▶ [WORK INSTRUCTION] Using the records below, give again exactly the lines from the line that contains "GPS3 pin TX: A2 -> D5" through the line that contains "TOF2 pin VIN: 5V -> 3V3", both ends included, and only those.

▶ [ENTRIES PROVIDED]
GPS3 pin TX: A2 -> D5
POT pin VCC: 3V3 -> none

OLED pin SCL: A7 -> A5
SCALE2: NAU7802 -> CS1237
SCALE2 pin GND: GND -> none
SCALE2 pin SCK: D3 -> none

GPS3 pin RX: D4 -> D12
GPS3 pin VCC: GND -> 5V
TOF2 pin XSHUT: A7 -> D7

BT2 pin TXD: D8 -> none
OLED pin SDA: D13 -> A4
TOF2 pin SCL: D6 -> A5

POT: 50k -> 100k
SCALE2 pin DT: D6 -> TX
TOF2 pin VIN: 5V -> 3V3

--

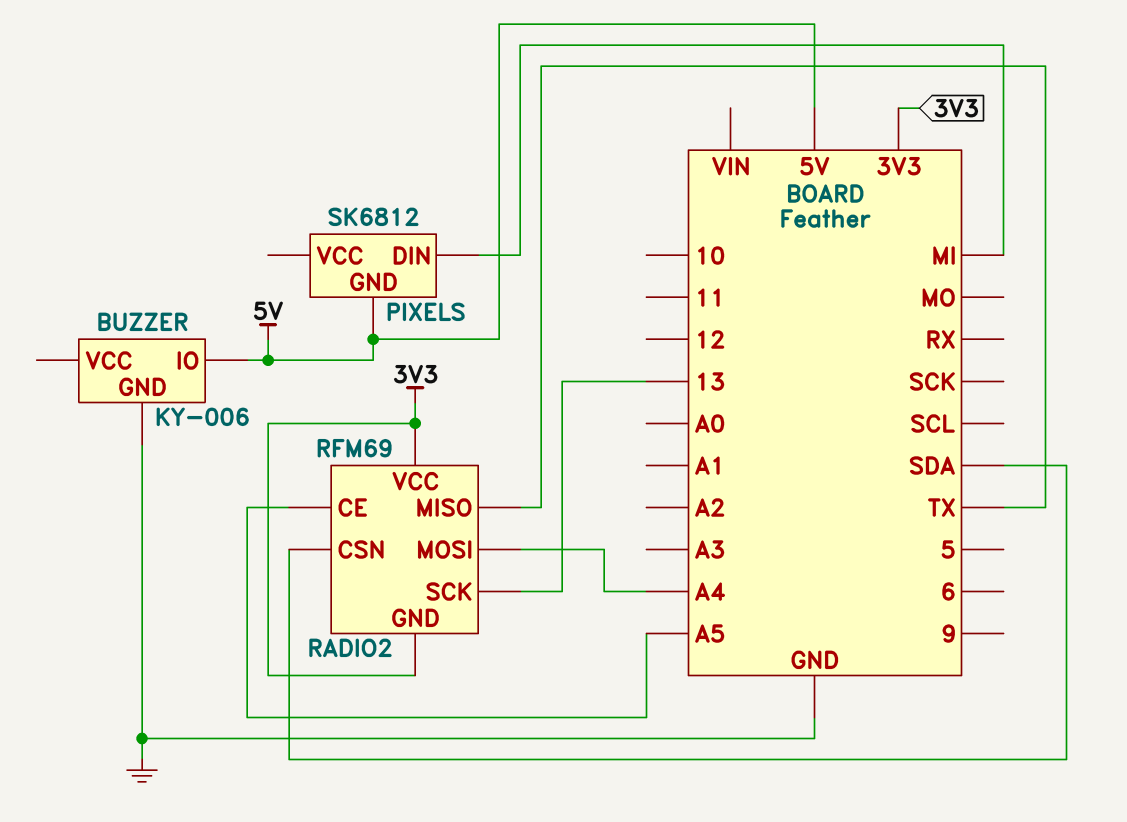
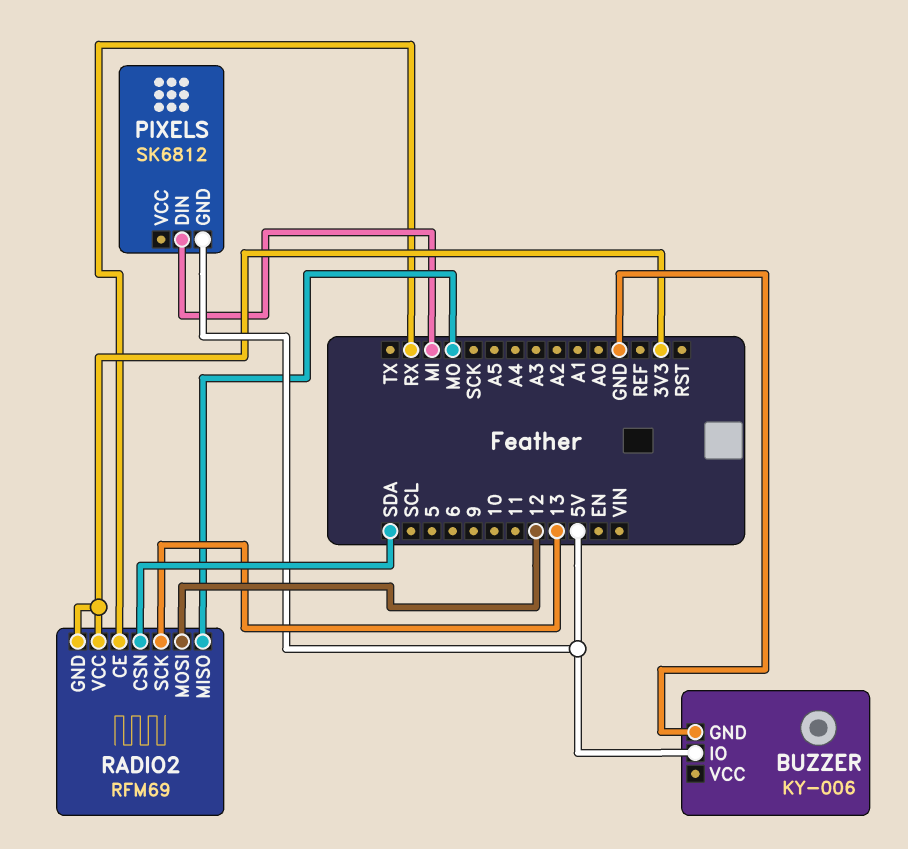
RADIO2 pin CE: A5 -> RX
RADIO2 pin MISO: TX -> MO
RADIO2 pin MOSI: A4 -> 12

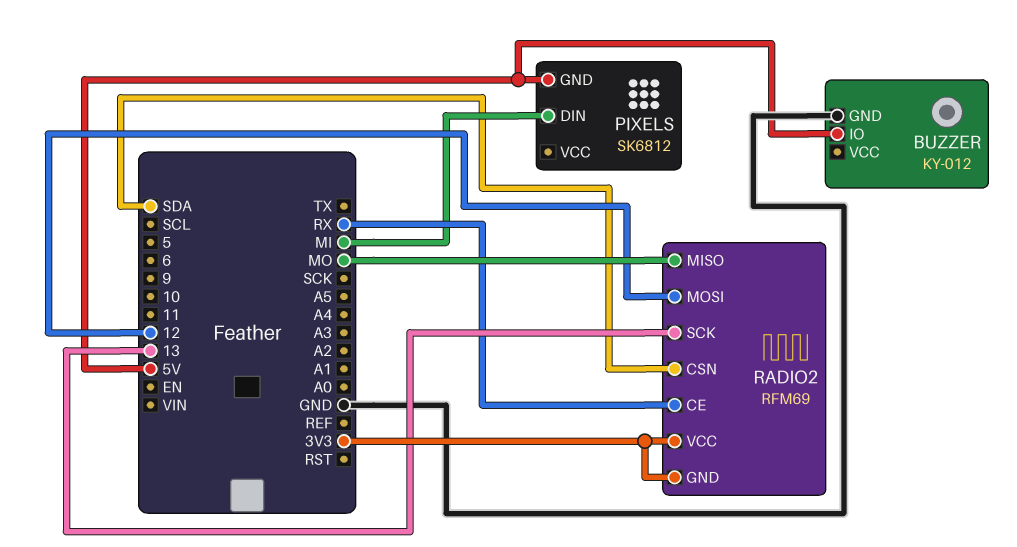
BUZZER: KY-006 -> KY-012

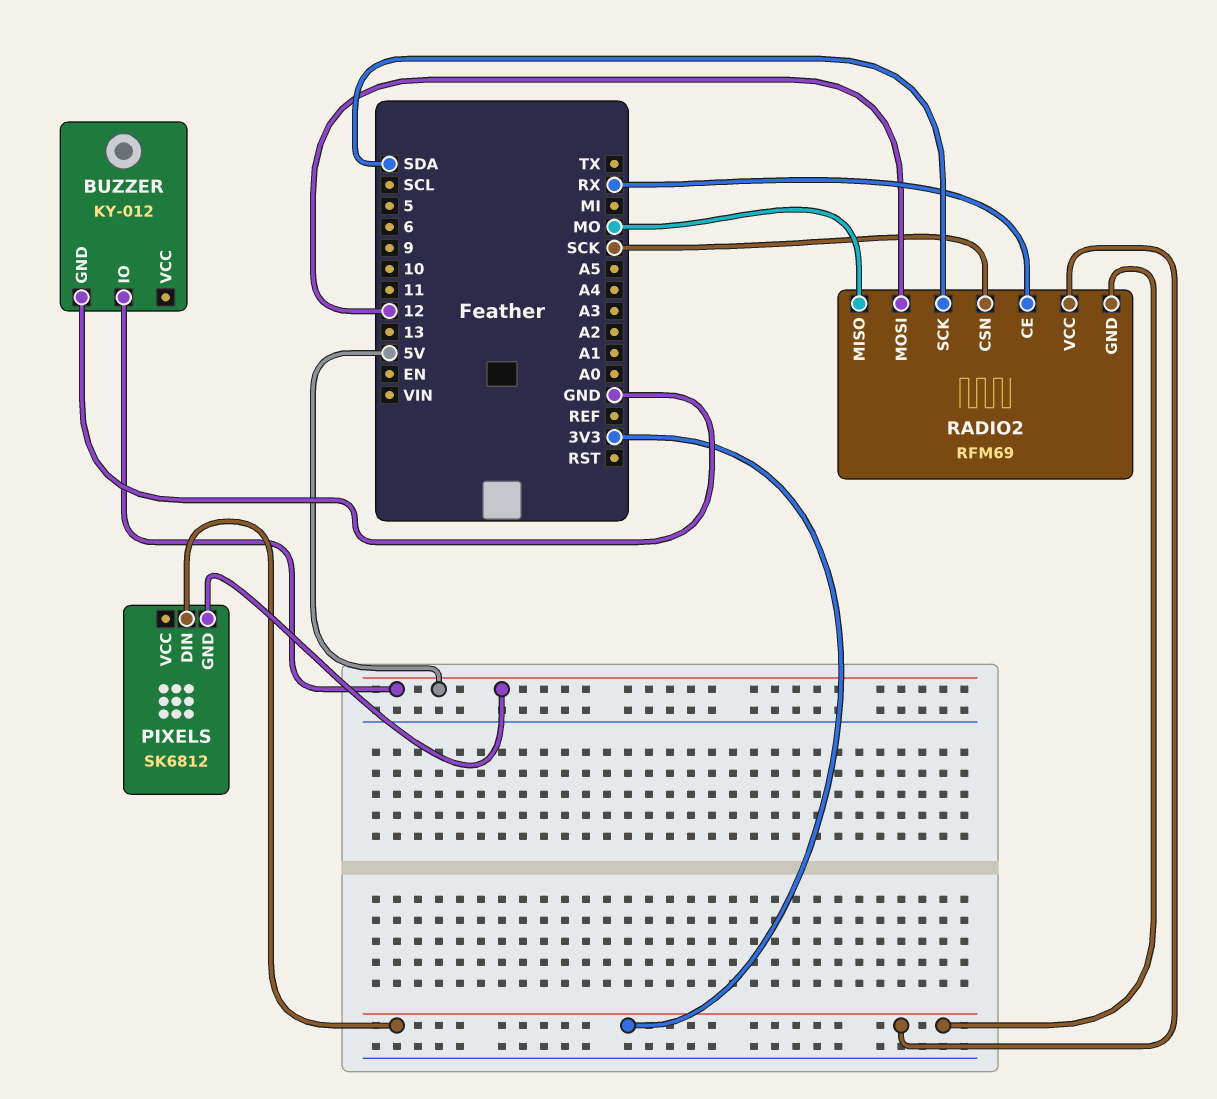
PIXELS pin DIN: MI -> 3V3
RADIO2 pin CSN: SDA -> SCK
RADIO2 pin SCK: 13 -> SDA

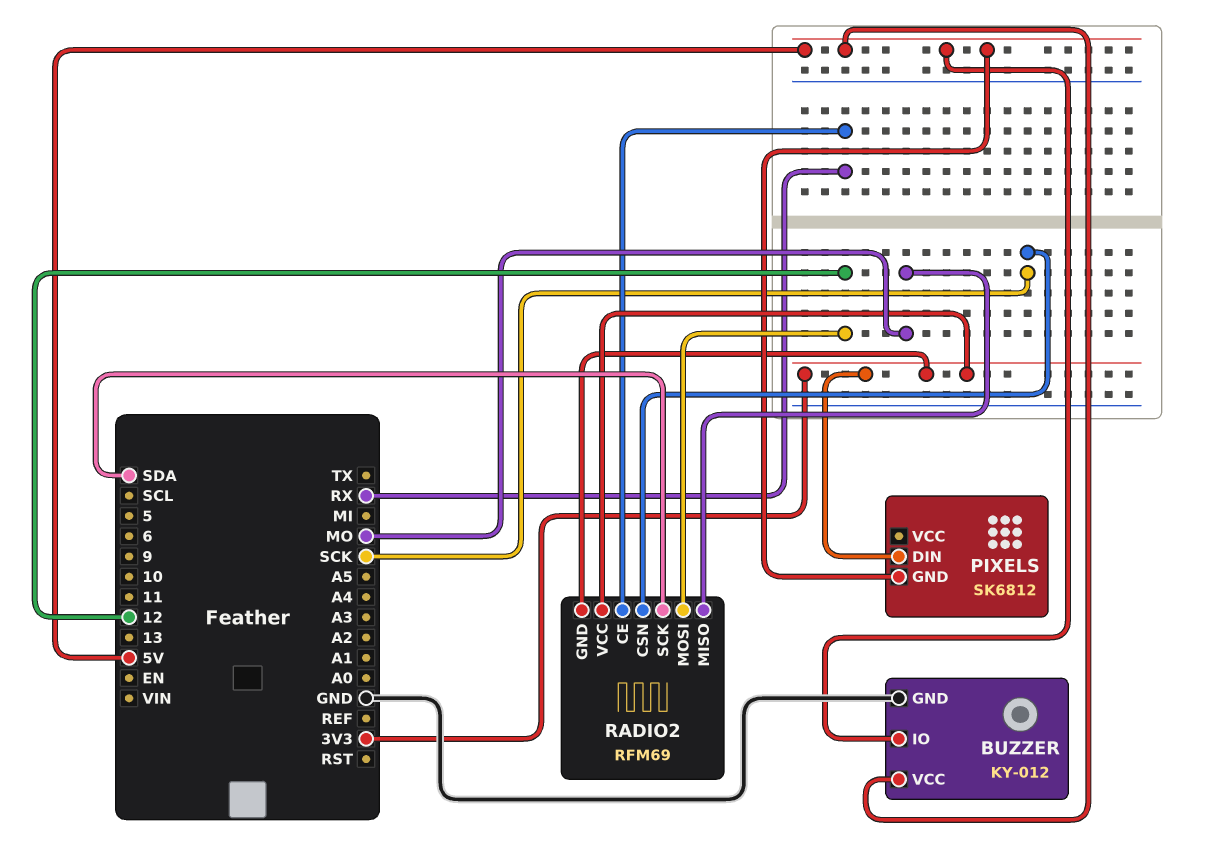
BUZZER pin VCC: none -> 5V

▶ [RESULT]
GPS3 pin TX: A2 -> D5
POT pin VCC: 3V3 -> none

OLED pin SCL: A7 -> A5
SCALE2: NAU7802 -> CS1237
SCALE2 pin GND: GND -> none
SCALE2 pin SCK: D3 -> none

GPS3 pin RX: D4 -> D12
GPS3 pin VCC: GND -> 5V
TOF2 pin XSHUT: A7 -> D7

BT2 pin TXD: D8 -> none
OLED pin SDA: D13 -> A4
TOF2 pin SCL: D6 -> A5

POT: 50k -> 100k
SCALE2 pin DT: D6 -> TX
TOF2 pin VIN: 5V -> 3V3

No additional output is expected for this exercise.